◆ Listed records ◆
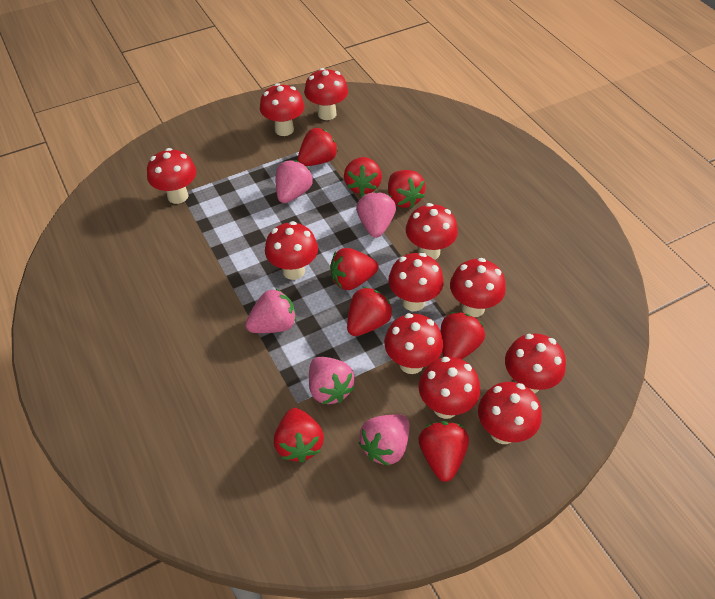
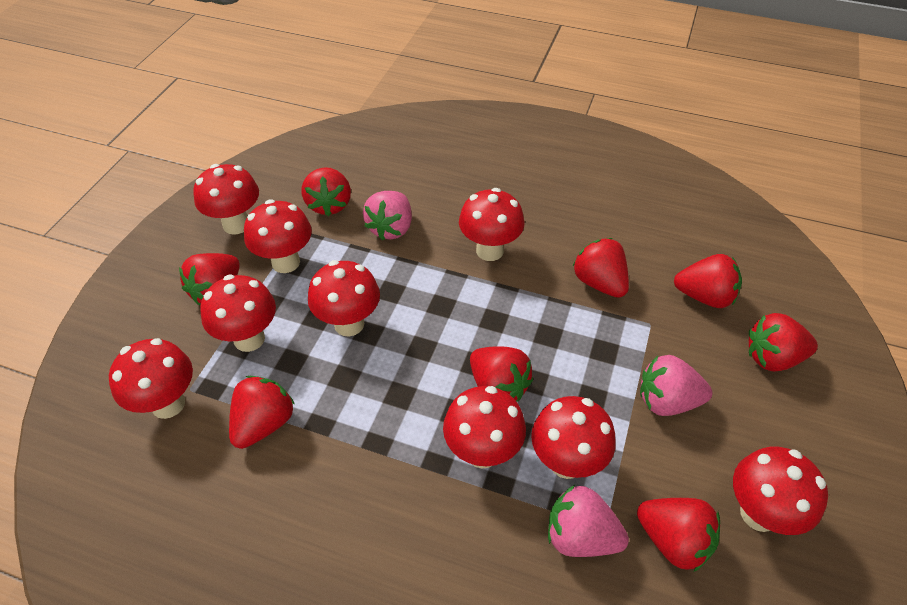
pink strawberry: [245,288,296,333] [276,160,313,203] [309,357,355,404] [356,191,396,238] [359,414,409,466] = 5 -> [363,191,412,240] [548,485,629,557] [640,355,712,416] = 3
red mushroom: [147,148,196,204] [260,83,304,136] [265,221,318,280] [304,68,348,120] [384,313,443,374] [388,253,444,311] [406,203,458,260] [419,357,480,419] [450,258,506,317] [478,382,542,444] [505,334,566,394] = 11 -> [109,338,193,419] [193,164,259,235] [200,275,276,352] [244,200,312,273] [308,260,380,337] [443,386,526,469] [459,188,524,261] [531,396,616,479] [733,447,828,535] = 9

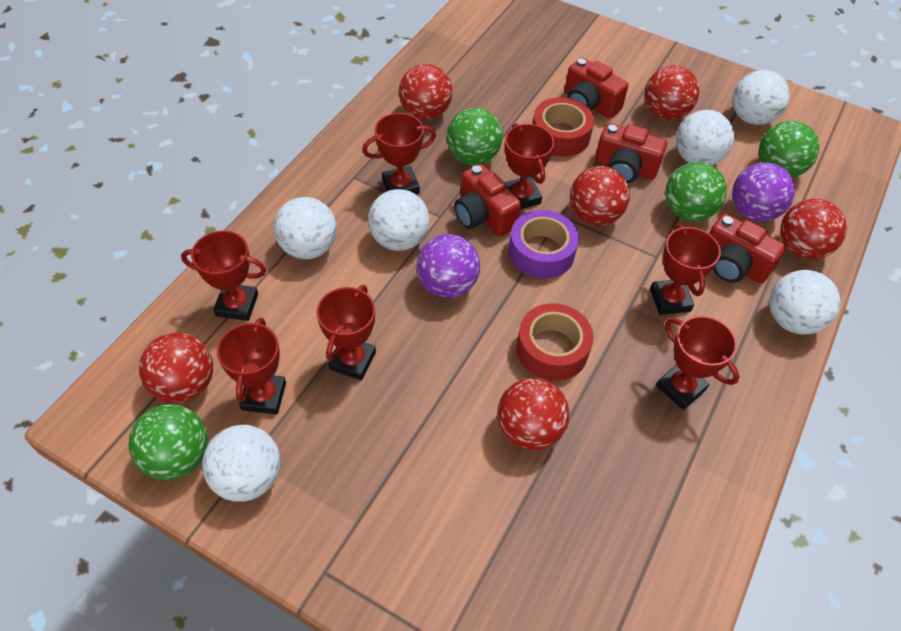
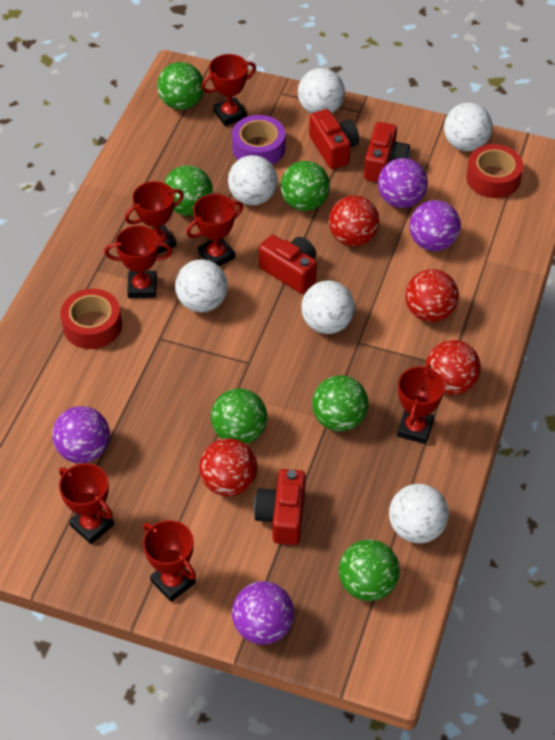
green ball: [129,404,208,480] [447,108,503,165] [665,162,727,221] [759,121,819,178] = 4 -> [157,62,204,110] [164,165,213,216] [211,388,267,444] [280,161,330,211] [312,375,368,432] [339,539,400,601] = 6
purple ball: [416,234,480,298] [732,162,795,222] = 2 -> [52,406,110,463] [232,581,294,645] [378,158,428,208] [409,200,460,251] = 4
red ball: [139,333,213,403] [399,64,453,120] [497,378,570,450] [570,166,630,226] [644,65,700,120] [780,199,847,259] = 6 -> [199,438,258,497] [329,195,380,247] [405,269,459,322] [425,340,481,395] = 4

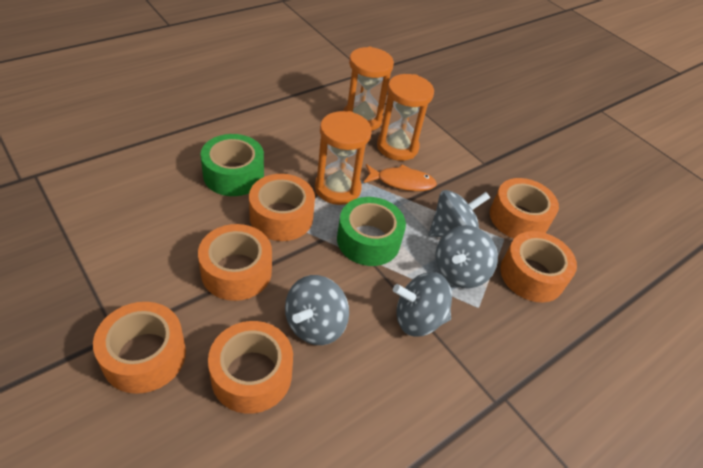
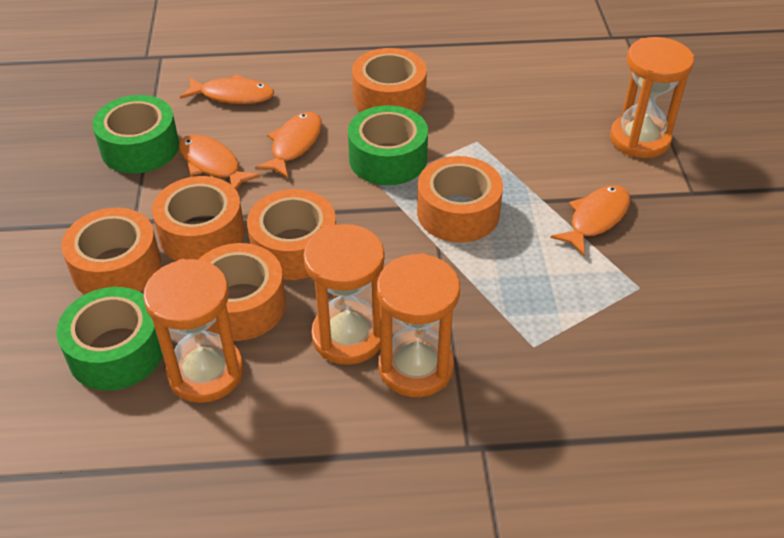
green tape: [201,134,264,196] [337,197,406,266] = 2 -> [56,287,163,391] [92,95,179,174] [348,105,428,185] = 3
grey spinning top: [285,275,349,345] [393,272,452,337] [429,190,490,237] [436,226,498,288] = 4 -> none = 0
orange fish: [364,164,437,191] = 1 -> [179,135,261,190] [180,75,274,104] [255,112,322,178] [551,185,630,256] = 4
orange hourglass: [315,111,372,205] [343,47,394,131] [377,74,434,161] = 3 -> [143,259,243,403] [303,224,384,365] [377,253,460,397] [610,37,694,158] = 4

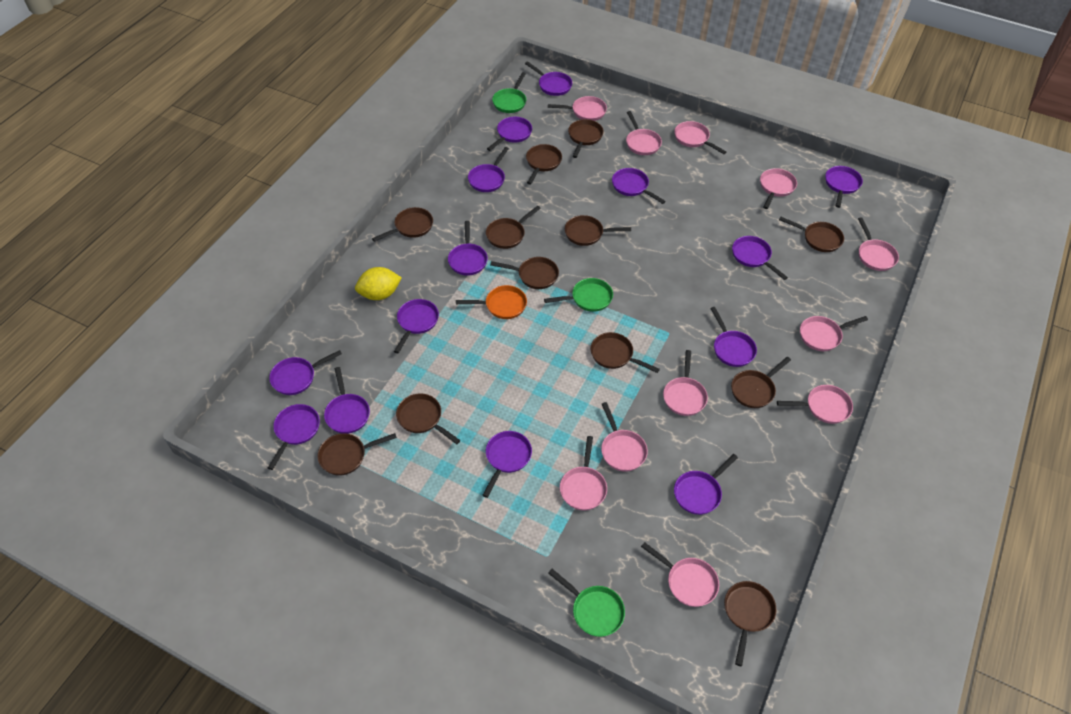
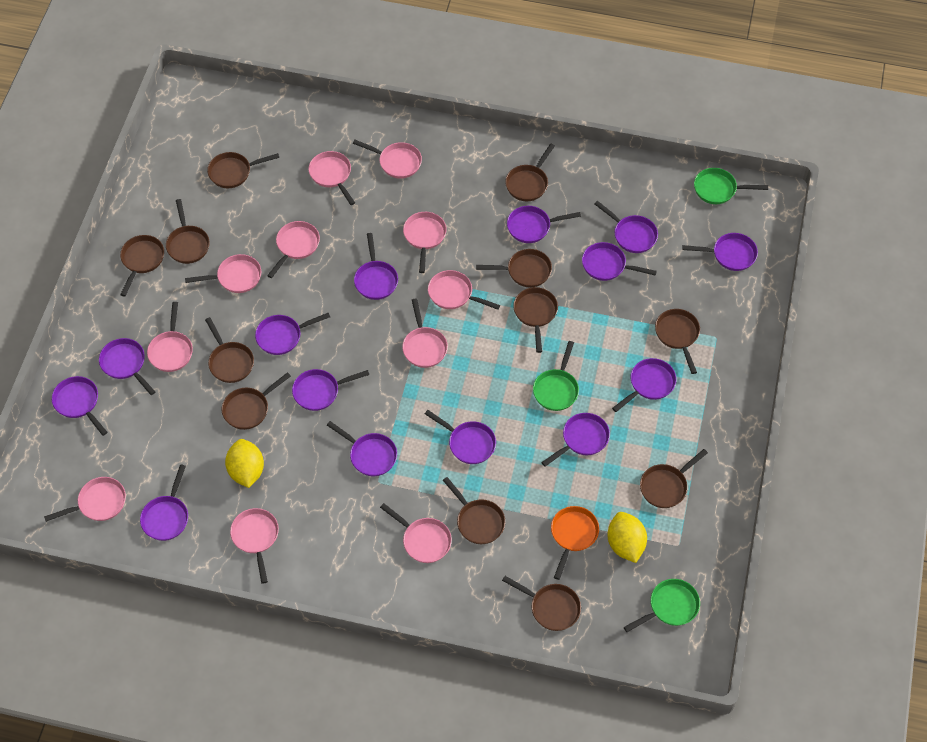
yellow lemon: [355,267,402,300] = 1 -> [225,439,264,488] [607,512,647,563] = 2

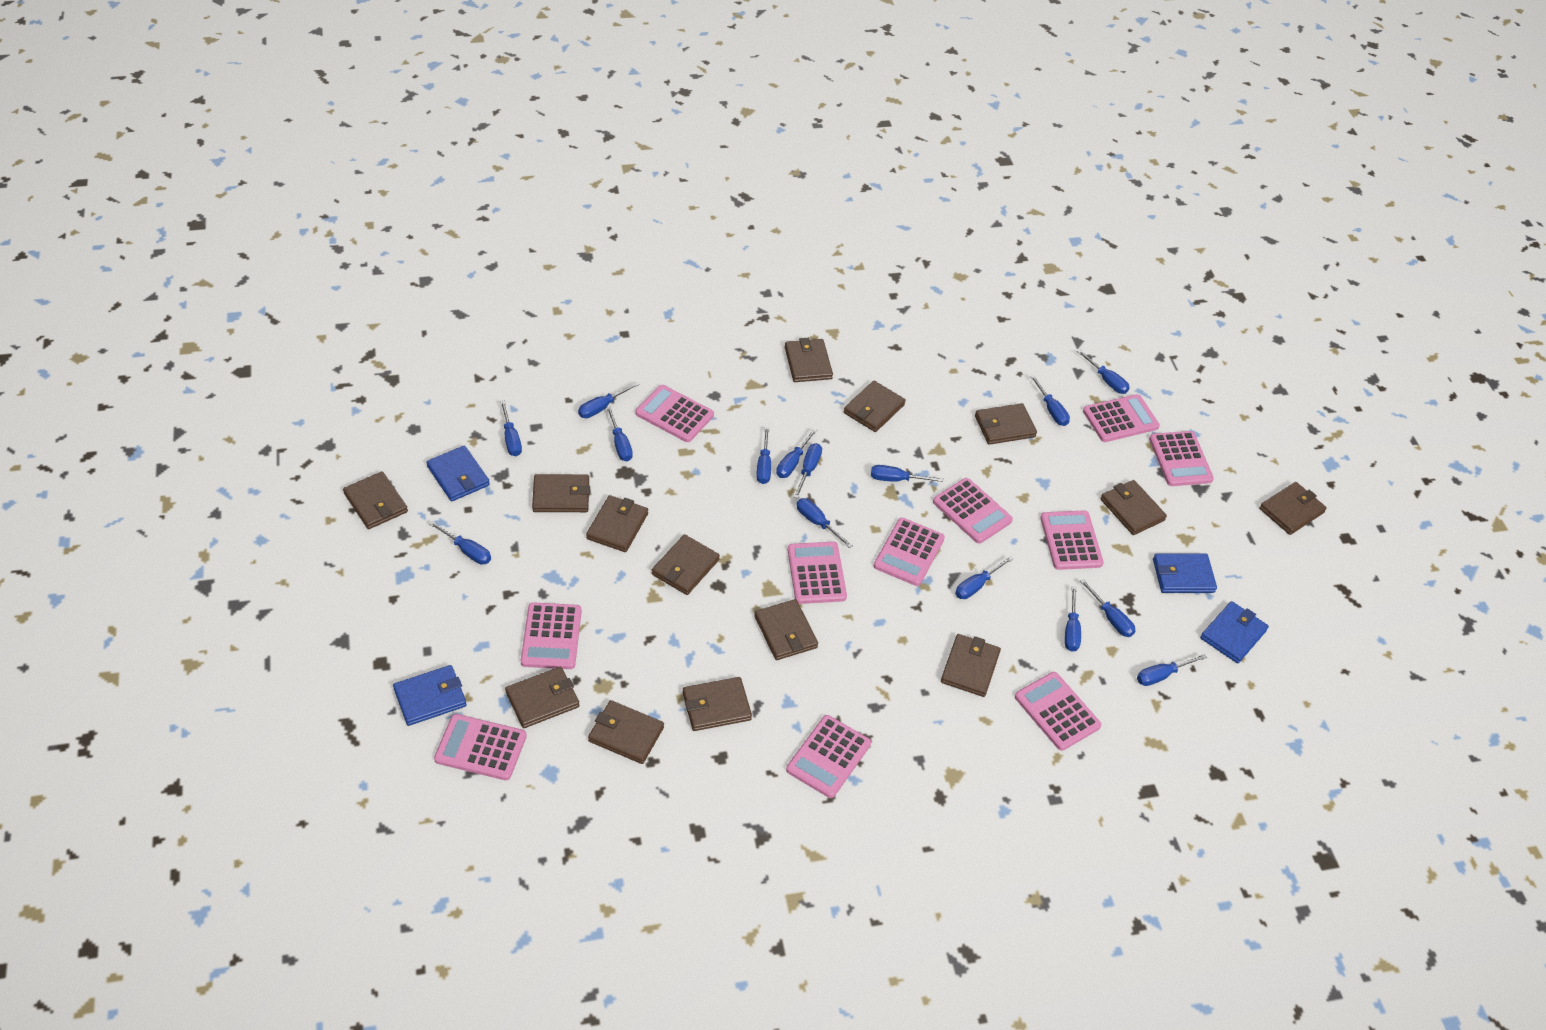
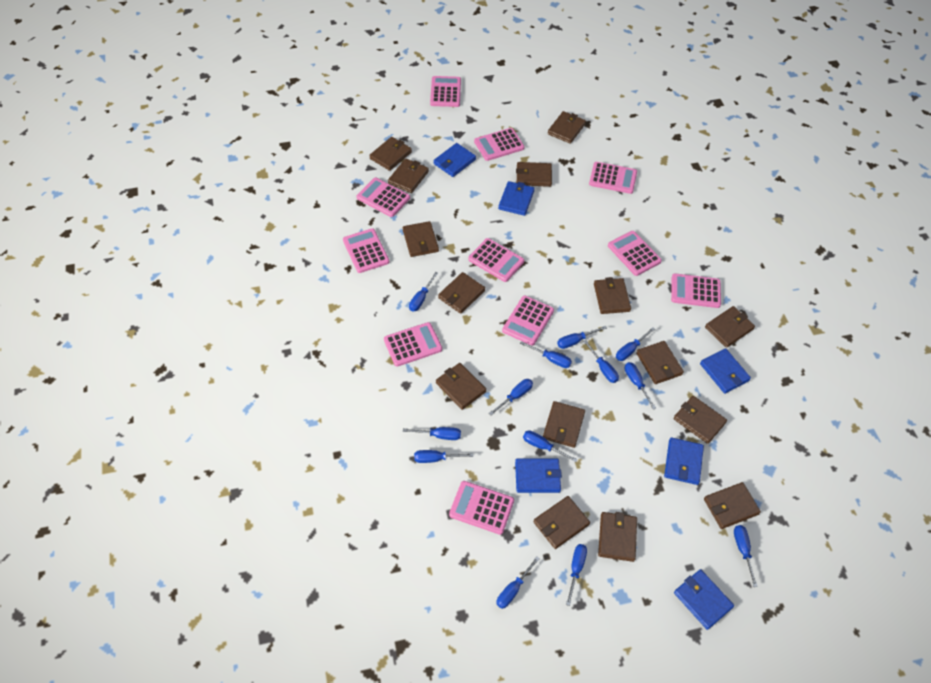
blue screwdriver: [429,521,491,565] [500,401,522,456] [578,382,639,418] [606,406,633,462] [756,427,771,484] [776,428,817,478] [793,443,822,499] [796,498,853,548] [871,465,944,482] [955,556,1013,599] [1030,375,1070,426] [1065,586,1081,652] [1077,350,1130,394] [1080,579,1135,637] [1137,654,1207,686] = 15 -> [403,427,461,440] [409,272,438,312] [414,450,474,463] [489,379,533,416] [496,556,540,609] [520,341,572,368] [523,430,578,462] [557,326,607,349] [566,544,587,606] [583,340,619,383] [616,327,655,361] [625,362,656,410] [734,525,758,587] = 13
blue wallet: [393,665,467,726] [426,445,490,501] [1153,554,1217,593] [1200,601,1269,663] = 4 -> [433,143,476,177] [498,181,535,216] [515,459,562,493] [664,437,704,485] [674,569,734,630] [700,348,751,394] = 6
brown wallet: [343,471,408,529] [505,667,579,728] [532,474,590,512] [586,495,648,552] [588,700,664,764] [652,534,720,595] [683,677,752,731] [754,599,818,660] [785,338,833,382] [843,381,906,432] [941,634,1001,697] [975,403,1037,445] [1100,480,1167,535] [1259,482,1327,535] = 14 -> [369,137,412,171] [388,158,429,193] [403,221,439,257] [436,363,486,410] [438,272,485,314] [516,162,552,187] [533,496,590,549] [543,401,585,448] [548,111,586,144] [594,277,631,314] [598,512,637,562] [636,341,684,384] [674,396,727,444] [704,482,761,529] [705,306,755,348] = 15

◆ What is expected ◆
Range to print from the listing above: from the line with "orange hourglass: [315,111,372,205]" up to and including the line with "yellow lemon: [355,267,402,300]". Please print those lines exactly, with no pictures and nothing more.

◆ Exercise output ◆
orange hourglass: [315,111,372,205] [343,47,394,131] [377,74,434,161] = 3 -> [143,259,243,403] [303,224,384,365] [377,253,460,397] [610,37,694,158] = 4

yellow lemon: [355,267,402,300] = 1 -> [225,439,264,488] [607,512,647,563] = 2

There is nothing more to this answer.